_Task item:_ Return exactly the lines below, starting with the one that has "M101: none -> motor 6V (n21, n28)" and going on through the one that has "U1: MCP73832 -> TP4054".

_Given information:_
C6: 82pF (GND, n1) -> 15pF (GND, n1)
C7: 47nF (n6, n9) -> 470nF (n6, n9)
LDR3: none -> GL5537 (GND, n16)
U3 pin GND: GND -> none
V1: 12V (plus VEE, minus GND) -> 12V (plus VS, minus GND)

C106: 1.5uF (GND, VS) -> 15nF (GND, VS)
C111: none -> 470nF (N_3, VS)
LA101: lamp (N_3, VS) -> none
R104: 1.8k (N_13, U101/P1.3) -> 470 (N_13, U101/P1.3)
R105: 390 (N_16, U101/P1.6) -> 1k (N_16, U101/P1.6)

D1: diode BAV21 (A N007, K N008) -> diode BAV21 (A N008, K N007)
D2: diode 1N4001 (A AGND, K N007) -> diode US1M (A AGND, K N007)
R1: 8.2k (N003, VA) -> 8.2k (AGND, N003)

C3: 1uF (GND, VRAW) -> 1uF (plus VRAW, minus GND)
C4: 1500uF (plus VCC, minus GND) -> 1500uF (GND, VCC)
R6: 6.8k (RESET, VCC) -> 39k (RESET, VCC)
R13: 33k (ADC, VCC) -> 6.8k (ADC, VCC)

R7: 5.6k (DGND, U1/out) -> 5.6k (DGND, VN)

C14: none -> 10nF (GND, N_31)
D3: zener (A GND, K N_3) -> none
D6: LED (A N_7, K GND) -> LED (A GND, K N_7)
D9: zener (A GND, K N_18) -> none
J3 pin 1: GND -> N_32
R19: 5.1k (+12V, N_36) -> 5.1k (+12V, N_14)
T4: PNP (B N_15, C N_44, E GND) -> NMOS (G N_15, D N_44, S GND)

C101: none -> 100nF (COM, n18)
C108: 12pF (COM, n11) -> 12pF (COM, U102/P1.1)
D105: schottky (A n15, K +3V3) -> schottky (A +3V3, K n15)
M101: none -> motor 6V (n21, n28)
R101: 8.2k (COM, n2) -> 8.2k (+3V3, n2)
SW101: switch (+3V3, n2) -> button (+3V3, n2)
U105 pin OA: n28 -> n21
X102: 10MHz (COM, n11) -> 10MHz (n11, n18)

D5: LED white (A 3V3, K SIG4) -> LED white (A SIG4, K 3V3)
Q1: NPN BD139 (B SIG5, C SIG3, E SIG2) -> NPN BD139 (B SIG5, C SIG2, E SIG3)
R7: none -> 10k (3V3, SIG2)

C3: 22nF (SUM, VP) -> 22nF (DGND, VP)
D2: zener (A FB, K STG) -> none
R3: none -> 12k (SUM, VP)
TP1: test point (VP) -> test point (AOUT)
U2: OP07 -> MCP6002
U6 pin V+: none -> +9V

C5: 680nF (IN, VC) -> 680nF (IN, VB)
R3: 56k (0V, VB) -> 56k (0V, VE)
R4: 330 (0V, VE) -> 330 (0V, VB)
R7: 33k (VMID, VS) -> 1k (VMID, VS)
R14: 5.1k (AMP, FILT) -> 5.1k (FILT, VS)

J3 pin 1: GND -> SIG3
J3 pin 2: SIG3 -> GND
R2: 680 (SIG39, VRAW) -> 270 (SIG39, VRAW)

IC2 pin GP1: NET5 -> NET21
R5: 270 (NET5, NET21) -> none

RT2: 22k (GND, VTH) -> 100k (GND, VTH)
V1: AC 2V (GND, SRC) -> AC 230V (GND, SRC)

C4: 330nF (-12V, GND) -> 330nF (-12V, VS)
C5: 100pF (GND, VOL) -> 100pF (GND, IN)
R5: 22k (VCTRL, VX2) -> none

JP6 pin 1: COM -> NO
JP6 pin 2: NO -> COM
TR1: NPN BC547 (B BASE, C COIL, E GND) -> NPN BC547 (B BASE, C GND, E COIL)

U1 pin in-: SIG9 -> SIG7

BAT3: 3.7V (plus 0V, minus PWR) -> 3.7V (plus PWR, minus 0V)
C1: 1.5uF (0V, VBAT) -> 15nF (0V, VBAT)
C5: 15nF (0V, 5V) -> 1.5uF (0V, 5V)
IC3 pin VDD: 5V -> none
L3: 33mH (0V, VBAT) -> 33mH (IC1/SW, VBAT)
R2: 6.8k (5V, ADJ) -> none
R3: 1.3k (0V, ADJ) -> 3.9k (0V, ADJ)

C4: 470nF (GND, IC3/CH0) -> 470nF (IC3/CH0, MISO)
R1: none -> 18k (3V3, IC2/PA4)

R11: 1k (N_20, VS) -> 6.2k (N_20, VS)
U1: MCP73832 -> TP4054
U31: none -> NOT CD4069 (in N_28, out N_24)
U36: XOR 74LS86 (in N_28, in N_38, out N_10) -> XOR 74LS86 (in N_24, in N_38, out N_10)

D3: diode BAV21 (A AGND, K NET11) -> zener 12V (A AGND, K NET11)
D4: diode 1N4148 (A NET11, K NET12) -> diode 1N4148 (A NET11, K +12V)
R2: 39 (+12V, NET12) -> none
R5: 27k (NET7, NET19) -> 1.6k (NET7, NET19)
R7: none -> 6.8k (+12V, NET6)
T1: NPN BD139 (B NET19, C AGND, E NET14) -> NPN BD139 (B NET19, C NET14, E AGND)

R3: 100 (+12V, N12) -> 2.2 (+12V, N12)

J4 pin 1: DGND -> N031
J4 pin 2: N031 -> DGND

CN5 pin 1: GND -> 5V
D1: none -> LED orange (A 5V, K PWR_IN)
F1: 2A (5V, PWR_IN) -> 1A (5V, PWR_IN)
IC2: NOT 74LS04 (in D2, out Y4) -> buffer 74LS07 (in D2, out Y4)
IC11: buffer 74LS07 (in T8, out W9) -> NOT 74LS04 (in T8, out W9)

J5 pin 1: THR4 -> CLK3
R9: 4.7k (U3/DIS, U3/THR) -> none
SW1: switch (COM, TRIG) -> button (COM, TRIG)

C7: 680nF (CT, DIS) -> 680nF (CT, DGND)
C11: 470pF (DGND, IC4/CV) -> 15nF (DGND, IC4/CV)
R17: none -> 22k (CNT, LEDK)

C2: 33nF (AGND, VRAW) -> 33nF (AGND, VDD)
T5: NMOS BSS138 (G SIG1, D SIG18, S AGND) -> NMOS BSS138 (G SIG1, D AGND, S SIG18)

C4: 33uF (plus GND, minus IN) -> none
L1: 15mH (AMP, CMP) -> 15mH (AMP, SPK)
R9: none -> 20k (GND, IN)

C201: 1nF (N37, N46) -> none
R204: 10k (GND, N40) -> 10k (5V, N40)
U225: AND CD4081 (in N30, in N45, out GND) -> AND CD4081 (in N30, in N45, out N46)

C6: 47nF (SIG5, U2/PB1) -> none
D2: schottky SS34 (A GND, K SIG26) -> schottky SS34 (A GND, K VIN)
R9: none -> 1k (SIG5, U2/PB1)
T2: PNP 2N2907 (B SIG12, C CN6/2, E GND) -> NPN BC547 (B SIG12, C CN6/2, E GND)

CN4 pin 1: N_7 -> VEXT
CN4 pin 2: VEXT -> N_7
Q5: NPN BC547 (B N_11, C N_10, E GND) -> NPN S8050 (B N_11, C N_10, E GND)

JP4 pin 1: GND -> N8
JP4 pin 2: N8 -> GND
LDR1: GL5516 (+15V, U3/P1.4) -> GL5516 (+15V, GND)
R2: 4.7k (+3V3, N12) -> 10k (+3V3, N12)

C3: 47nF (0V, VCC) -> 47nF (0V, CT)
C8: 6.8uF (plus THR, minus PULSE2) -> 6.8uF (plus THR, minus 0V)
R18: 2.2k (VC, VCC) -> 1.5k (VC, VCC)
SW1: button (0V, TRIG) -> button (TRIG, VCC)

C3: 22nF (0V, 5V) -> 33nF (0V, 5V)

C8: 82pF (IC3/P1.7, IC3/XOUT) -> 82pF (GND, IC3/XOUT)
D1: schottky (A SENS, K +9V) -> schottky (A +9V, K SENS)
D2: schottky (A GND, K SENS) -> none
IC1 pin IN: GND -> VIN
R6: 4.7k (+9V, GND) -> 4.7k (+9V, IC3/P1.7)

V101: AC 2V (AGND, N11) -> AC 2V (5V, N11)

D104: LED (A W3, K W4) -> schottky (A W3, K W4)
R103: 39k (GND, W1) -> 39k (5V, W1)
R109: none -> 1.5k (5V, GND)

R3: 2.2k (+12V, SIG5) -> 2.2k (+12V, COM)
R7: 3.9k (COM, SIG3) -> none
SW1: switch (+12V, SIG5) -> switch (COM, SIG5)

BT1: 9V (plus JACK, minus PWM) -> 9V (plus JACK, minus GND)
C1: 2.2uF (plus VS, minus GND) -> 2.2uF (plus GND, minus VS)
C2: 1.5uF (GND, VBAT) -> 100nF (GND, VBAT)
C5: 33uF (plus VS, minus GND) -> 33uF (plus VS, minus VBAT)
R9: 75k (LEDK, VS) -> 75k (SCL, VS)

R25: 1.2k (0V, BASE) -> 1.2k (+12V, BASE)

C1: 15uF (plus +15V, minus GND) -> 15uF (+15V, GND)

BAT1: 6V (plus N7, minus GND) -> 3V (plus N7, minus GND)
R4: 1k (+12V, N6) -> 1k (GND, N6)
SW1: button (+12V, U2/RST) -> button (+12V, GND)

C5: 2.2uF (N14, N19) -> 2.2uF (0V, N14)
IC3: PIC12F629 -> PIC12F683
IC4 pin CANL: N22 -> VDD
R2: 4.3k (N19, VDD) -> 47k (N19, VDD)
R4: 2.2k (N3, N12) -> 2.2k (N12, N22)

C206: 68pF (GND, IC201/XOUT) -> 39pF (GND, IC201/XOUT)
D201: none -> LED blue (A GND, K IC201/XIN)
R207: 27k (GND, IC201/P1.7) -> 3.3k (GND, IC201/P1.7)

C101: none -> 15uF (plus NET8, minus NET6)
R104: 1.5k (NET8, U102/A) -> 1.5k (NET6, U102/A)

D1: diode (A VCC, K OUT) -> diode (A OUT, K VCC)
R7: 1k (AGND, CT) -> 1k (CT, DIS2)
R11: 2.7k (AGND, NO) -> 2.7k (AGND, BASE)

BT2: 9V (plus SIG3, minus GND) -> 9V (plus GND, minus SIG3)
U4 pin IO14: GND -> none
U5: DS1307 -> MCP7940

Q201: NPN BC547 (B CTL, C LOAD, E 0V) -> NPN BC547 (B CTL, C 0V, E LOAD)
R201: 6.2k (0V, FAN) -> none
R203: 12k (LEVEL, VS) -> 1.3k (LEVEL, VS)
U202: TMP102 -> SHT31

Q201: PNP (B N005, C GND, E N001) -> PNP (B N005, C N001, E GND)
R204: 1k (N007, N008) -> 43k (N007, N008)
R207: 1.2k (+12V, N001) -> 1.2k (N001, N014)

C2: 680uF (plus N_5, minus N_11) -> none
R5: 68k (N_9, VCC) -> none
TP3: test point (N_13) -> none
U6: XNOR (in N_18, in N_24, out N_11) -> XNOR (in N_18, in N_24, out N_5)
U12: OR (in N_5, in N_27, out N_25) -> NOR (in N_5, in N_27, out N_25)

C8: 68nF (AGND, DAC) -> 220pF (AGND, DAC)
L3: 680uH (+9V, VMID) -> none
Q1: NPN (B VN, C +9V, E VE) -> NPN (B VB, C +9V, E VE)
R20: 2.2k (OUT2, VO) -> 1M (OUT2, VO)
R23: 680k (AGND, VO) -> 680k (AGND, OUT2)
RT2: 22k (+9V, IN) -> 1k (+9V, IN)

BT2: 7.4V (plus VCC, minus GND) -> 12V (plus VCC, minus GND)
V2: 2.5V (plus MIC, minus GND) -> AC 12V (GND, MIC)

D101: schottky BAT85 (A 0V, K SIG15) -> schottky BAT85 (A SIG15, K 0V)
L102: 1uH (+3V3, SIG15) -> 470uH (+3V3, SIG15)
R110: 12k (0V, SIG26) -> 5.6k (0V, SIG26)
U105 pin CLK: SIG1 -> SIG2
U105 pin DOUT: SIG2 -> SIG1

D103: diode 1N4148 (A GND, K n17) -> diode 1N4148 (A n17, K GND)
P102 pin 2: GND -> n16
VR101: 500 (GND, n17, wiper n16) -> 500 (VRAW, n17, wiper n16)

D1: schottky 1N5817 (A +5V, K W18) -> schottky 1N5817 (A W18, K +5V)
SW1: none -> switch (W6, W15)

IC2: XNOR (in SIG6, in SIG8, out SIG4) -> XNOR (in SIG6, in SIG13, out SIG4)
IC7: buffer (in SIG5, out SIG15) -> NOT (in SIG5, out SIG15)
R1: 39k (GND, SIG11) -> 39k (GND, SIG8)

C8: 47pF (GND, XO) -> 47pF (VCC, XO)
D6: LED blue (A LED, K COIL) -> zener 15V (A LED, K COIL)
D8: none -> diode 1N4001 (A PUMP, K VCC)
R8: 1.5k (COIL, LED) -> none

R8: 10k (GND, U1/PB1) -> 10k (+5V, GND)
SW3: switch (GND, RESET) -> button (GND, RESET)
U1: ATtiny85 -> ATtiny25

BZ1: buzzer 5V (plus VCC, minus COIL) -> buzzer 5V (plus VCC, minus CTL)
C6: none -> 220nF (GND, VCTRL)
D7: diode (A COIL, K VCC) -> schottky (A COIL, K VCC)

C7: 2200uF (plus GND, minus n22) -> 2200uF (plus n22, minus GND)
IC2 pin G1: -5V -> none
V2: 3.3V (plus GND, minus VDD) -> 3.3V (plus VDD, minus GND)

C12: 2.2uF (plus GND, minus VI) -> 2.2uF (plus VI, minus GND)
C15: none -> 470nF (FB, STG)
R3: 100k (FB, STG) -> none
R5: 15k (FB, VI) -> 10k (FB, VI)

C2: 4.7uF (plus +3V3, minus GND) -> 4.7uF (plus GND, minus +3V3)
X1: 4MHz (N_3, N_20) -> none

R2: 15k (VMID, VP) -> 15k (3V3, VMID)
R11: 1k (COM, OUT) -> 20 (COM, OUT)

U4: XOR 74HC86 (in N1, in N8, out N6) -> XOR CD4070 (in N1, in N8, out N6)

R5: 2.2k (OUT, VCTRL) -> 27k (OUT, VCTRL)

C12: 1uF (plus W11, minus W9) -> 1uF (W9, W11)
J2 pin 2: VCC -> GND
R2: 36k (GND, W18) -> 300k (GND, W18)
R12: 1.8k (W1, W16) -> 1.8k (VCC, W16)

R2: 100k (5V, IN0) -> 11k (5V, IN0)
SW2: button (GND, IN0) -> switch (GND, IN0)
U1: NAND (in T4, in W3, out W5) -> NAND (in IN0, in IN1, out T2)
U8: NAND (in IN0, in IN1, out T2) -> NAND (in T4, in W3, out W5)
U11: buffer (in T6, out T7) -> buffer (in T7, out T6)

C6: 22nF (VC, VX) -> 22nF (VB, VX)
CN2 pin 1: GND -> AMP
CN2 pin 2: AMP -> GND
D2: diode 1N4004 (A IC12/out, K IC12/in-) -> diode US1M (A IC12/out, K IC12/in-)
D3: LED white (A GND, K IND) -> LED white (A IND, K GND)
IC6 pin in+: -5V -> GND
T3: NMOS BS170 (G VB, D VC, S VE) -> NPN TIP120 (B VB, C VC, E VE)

_Solution below:_
M101: none -> motor 6V (n21, n28)
R101: 8.2k (COM, n2) -> 8.2k (+3V3, n2)
SW101: switch (+3V3, n2) -> button (+3V3, n2)
U105 pin OA: n28 -> n21
X102: 10MHz (COM, n11) -> 10MHz (n11, n18)

D5: LED white (A 3V3, K SIG4) -> LED white (A SIG4, K 3V3)
Q1: NPN BD139 (B SIG5, C SIG3, E SIG2) -> NPN BD139 (B SIG5, C SIG2, E SIG3)
R7: none -> 10k (3V3, SIG2)

C3: 22nF (SUM, VP) -> 22nF (DGND, VP)
D2: zener (A FB, K STG) -> none
R3: none -> 12k (SUM, VP)
TP1: test point (VP) -> test point (AOUT)
U2: OP07 -> MCP6002
U6 pin V+: none -> +9V

C5: 680nF (IN, VC) -> 680nF (IN, VB)
R3: 56k (0V, VB) -> 56k (0V, VE)
R4: 330 (0V, VE) -> 330 (0V, VB)
R7: 33k (VMID, VS) -> 1k (VMID, VS)
R14: 5.1k (AMP, FILT) -> 5.1k (FILT, VS)

J3 pin 1: GND -> SIG3
J3 pin 2: SIG3 -> GND
R2: 680 (SIG39, VRAW) -> 270 (SIG39, VRAW)

IC2 pin GP1: NET5 -> NET21
R5: 270 (NET5, NET21) -> none

RT2: 22k (GND, VTH) -> 100k (GND, VTH)
V1: AC 2V (GND, SRC) -> AC 230V (GND, SRC)

C4: 330nF (-12V, GND) -> 330nF (-12V, VS)
C5: 100pF (GND, VOL) -> 100pF (GND, IN)
R5: 22k (VCTRL, VX2) -> none

JP6 pin 1: COM -> NO
JP6 pin 2: NO -> COM
TR1: NPN BC547 (B BASE, C COIL, E GND) -> NPN BC547 (B BASE, C GND, E COIL)

U1 pin in-: SIG9 -> SIG7

BAT3: 3.7V (plus 0V, minus PWR) -> 3.7V (plus PWR, minus 0V)
C1: 1.5uF (0V, VBAT) -> 15nF (0V, VBAT)
C5: 15nF (0V, 5V) -> 1.5uF (0V, 5V)
IC3 pin VDD: 5V -> none
L3: 33mH (0V, VBAT) -> 33mH (IC1/SW, VBAT)
R2: 6.8k (5V, ADJ) -> none
R3: 1.3k (0V, ADJ) -> 3.9k (0V, ADJ)

C4: 470nF (GND, IC3/CH0) -> 470nF (IC3/CH0, MISO)
R1: none -> 18k (3V3, IC2/PA4)

R11: 1k (N_20, VS) -> 6.2k (N_20, VS)
U1: MCP73832 -> TP4054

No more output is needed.